◆ **WHAT YOU ARE ASKED TO DO**
Restate the full listing precisely as written.

◆ **SUPPLIED DATA**

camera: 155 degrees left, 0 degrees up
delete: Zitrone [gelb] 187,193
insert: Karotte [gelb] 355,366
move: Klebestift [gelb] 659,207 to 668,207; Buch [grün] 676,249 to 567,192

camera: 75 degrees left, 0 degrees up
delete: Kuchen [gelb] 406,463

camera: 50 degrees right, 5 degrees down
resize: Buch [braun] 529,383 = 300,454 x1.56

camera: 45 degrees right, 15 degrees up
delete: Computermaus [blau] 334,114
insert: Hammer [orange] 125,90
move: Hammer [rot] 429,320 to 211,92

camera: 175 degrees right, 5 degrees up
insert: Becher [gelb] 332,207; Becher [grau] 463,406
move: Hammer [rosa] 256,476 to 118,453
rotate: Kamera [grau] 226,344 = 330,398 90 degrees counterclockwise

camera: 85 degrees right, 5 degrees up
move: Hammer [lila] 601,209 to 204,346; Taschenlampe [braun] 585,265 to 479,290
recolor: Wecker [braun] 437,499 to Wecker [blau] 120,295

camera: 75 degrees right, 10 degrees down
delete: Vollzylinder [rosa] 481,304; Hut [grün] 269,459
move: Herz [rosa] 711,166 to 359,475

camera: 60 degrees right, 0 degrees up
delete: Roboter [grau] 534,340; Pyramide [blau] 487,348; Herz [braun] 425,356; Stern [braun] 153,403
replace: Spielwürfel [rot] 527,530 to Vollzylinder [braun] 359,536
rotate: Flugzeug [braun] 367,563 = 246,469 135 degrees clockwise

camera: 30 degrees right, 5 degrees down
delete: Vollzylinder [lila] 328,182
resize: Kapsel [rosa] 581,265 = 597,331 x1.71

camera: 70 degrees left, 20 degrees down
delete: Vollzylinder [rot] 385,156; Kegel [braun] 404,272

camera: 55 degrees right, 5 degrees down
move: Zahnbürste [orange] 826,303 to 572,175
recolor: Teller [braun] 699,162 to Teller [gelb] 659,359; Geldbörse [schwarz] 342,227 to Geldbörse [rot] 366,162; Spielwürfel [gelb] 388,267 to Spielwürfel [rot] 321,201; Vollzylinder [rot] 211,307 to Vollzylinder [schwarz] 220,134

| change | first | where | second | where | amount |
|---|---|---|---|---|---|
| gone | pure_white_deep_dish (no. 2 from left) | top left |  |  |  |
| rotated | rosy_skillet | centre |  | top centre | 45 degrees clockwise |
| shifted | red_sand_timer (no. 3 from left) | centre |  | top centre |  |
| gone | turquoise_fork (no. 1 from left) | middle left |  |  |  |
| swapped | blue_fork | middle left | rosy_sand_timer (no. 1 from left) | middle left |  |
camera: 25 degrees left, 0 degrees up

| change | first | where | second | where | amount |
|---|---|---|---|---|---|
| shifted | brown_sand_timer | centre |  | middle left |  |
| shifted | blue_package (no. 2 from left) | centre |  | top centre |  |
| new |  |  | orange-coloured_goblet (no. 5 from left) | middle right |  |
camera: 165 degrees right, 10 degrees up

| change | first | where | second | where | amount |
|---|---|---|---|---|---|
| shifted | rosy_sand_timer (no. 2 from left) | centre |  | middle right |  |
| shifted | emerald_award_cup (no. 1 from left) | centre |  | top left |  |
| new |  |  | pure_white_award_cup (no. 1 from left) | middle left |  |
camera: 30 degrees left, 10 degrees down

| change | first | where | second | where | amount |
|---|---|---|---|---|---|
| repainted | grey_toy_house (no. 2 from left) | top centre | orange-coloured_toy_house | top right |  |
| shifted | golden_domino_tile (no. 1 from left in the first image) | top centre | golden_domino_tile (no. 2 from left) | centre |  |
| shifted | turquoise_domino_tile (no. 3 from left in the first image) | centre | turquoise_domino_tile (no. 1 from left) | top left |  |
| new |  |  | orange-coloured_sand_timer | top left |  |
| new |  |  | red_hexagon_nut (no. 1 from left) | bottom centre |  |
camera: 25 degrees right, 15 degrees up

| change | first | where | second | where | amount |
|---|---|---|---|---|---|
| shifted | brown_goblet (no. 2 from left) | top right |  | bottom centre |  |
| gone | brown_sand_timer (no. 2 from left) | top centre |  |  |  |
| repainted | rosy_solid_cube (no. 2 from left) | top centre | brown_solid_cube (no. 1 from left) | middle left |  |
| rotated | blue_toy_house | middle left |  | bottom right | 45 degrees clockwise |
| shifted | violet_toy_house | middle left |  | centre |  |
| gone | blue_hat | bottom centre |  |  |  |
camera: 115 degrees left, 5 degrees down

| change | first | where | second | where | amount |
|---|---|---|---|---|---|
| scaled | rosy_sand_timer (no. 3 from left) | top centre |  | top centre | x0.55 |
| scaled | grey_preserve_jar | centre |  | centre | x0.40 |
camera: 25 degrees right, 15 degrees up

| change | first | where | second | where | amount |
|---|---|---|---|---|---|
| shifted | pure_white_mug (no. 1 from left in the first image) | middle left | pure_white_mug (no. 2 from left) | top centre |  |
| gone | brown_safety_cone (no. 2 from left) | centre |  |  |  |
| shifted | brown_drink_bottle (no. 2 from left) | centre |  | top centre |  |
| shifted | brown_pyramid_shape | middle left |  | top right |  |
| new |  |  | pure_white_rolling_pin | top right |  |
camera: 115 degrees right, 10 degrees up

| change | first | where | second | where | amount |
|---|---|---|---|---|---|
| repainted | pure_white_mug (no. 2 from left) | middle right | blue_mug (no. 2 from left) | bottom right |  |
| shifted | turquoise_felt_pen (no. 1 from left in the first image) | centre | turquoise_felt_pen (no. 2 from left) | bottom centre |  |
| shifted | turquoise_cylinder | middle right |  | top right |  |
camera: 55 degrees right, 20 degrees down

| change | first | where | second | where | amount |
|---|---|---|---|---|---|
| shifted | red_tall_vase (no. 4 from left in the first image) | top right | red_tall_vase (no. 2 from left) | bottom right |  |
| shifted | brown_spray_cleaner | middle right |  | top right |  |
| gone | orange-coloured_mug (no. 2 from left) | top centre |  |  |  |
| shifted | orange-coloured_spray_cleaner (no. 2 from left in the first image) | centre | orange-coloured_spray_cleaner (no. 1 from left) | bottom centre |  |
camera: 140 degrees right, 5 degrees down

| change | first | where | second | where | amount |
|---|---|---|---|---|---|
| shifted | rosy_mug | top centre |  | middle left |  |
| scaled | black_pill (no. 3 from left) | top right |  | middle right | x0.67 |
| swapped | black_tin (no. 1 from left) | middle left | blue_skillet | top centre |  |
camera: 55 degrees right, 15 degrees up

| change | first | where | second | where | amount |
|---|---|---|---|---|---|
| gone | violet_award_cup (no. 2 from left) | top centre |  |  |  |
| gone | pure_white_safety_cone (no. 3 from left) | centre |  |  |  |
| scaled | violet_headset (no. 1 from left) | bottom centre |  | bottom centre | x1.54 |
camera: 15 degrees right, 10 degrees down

◆ **OUTPUT FOR THIS EXERCISE**
camera: 155 degrees left, 0 degrees up
delete: Zitrone [gelb] 187,193
insert: Karotte [gelb] 355,366
move: Klebestift [gelb] 659,207 to 668,207; Buch [grün] 676,249 to 567,192

camera: 75 degrees left, 0 degrees up
delete: Kuchen [gelb] 406,463

camera: 50 degrees right, 5 degrees down
resize: Buch [braun] 529,383 = 300,454 x1.56

camera: 45 degrees right, 15 degrees up
delete: Computermaus [blau] 334,114
insert: Hammer [orange] 125,90
move: Hammer [rot] 429,320 to 211,92

camera: 175 degrees right, 5 degrees up
insert: Becher [gelb] 332,207; Becher [grau] 463,406
move: Hammer [rosa] 256,476 to 118,453
rotate: Kamera [grau] 226,344 = 330,398 90 degrees counterclockwise

camera: 85 degrees right, 5 degrees up
move: Hammer [lila] 601,209 to 204,346; Taschenlampe [braun] 585,265 to 479,290
recolor: Wecker [braun] 437,499 to Wecker [blau] 120,295

camera: 75 degrees right, 10 degrees down
delete: Vollzylinder [rosa] 481,304; Hut [grün] 269,459
move: Herz [rosa] 711,166 to 359,475

camera: 60 degrees right, 0 degrees up
delete: Roboter [grau] 534,340; Pyramide [blau] 487,348; Herz [braun] 425,356; Stern [braun] 153,403
replace: Spielwürfel [rot] 527,530 to Vollzylinder [braun] 359,536
rotate: Flugzeug [braun] 367,563 = 246,469 135 degrees clockwise

camera: 30 degrees right, 5 degrees down
delete: Vollzylinder [lila] 328,182
resize: Kapsel [rosa] 581,265 = 597,331 x1.71

camera: 70 degrees left, 20 degrees down
delete: Vollzylinder [rot] 385,156; Kegel [braun] 404,272

camera: 55 degrees right, 5 degrees down
move: Zahnbürste [orange] 826,303 to 572,175
recolor: Teller [braun] 699,162 to Teller [gelb] 659,359; Geldbörse [schwarz] 342,227 to Geldbörse [rot] 366,162; Spielwürfel [gelb] 388,267 to Spielwürfel [rot] 321,201; Vollzylinder [rot] 211,307 to Vollzylinder [schwarz] 220,134

| change | first | where | second | where | amount |
|---|---|---|---|---|---|
| gone | pure_white_deep_dish (no. 2 from left) | top left |  |  |  |
| rotated | rosy_skillet | centre |  | top centre | 45 degrees clockwise |
| shifted | red_sand_timer (no. 3 from left) | centre |  | top centre |  |
| gone | turquoise_fork (no. 1 from left) | middle left |  |  |  |
| swapped | blue_fork | middle left | rosy_sand_timer (no. 1 from left) | middle left |  |
camera: 25 degrees left, 0 degrees up

| change | first | where | second | where | amount |
|---|---|---|---|---|---|
| shifted | brown_sand_timer | centre |  | middle left |  |
| shifted | blue_package (no. 2 from left) | centre |  | top centre |  |
| new |  |  | orange-coloured_goblet (no. 5 from left) | middle right |  |
camera: 165 degrees right, 10 degrees up

| change | first | where | second | where | amount |
|---|---|---|---|---|---|
| shifted | rosy_sand_timer (no. 2 from left) | centre |  | middle right |  |
| shifted | emerald_award_cup (no. 1 from left) | centre |  | top left |  |
| new |  |  | pure_white_award_cup (no. 1 from left) | middle left |  |
camera: 30 degrees left, 10 degrees down

| change | first | where | second | where | amount |
|---|---|---|---|---|---|
| repainted | grey_toy_house (no. 2 from left) | top centre | orange-coloured_toy_house | top right |  |
| shifted | golden_domino_tile (no. 1 from left in the first image) | top centre | golden_domino_tile (no. 2 from left) | centre |  |
| shifted | turquoise_domino_tile (no. 3 from left in the first image) | centre | turquoise_domino_tile (no. 1 from left) | top left |  |
| new |  |  | orange-coloured_sand_timer | top left |  |
| new |  |  | red_hexagon_nut (no. 1 from left) | bottom centre |  |
camera: 25 degrees right, 15 degrees up

| change | first | where | second | where | amount |
|---|---|---|---|---|---|
| shifted | brown_goblet (no. 2 from left) | top right |  | bottom centre |  |
| gone | brown_sand_timer (no. 2 from left) | top centre |  |  |  |
| repainted | rosy_solid_cube (no. 2 from left) | top centre | brown_solid_cube (no. 1 from left) | middle left |  |
| rotated | blue_toy_house | middle left |  | bottom right | 45 degrees clockwise |
| shifted | violet_toy_house | middle left |  | centre |  |
| gone | blue_hat | bottom centre |  |  |  |
camera: 115 degrees left, 5 degrees down

| change | first | where | second | where | amount |
|---|---|---|---|---|---|
| scaled | rosy_sand_timer (no. 3 from left) | top centre |  | top centre | x0.55 |
| scaled | grey_preserve_jar | centre |  | centre | x0.40 |
camera: 25 degrees right, 15 degrees up

| change | first | where | second | where | amount |
|---|---|---|---|---|---|
| shifted | pure_white_mug (no. 1 from left in the first image) | middle left | pure_white_mug (no. 2 from left) | top centre |  |
| gone | brown_safety_cone (no. 2 from left) | centre |  |  |  |
| shifted | brown_drink_bottle (no. 2 from left) | centre |  | top centre |  |
| shifted | brown_pyramid_shape | middle left |  | top right |  |
| new |  |  | pure_white_rolling_pin | top right |  |
camera: 115 degrees right, 10 degrees up

| change | first | where | second | where | amount |
|---|---|---|---|---|---|
| repainted | pure_white_mug (no. 2 from left) | middle right | blue_mug (no. 2 from left) | bottom right |  |
| shifted | turquoise_felt_pen (no. 1 from left in the first image) | centre | turquoise_felt_pen (no. 2 from left) | bottom centre |  |
| shifted | turquoise_cylinder | middle right |  | top right |  |
camera: 55 degrees right, 20 degrees down

| change | first | where | second | where | amount |
|---|---|---|---|---|---|
| shifted | red_tall_vase (no. 4 from left in the first image) | top right | red_tall_vase (no. 2 from left) | bottom right |  |
| shifted | brown_spray_cleaner | middle right |  | top right |  |
| gone | orange-coloured_mug (no. 2 from left) | top centre |  |  |  |
| shifted | orange-coloured_spray_cleaner (no. 2 from left in the first image) | centre | orange-coloured_spray_cleaner (no. 1 from left) | bottom centre |  |
camera: 140 degrees right, 5 degrees down

| change | first | where | second | where | amount |
|---|---|---|---|---|---|
| shifted | rosy_mug | top centre |  | middle left |  |
| scaled | black_pill (no. 3 from left) | top right |  | middle right | x0.67 |
| swapped | black_tin (no. 1 from left) | middle left | blue_skillet | top centre |  |
camera: 55 degrees right, 15 degrees up

| change | first | where | second | where | amount |
|---|---|---|---|---|---|
| gone | violet_award_cup (no. 2 from left) | top centre |  |  |  |
| gone | pure_white_safety_cone (no. 3 from left) | centre |  |  |  |
| scaled | violet_headset (no. 1 from left) | bottom centre |  | bottom centre | x1.54 |
camera: 15 degrees right, 10 degrees down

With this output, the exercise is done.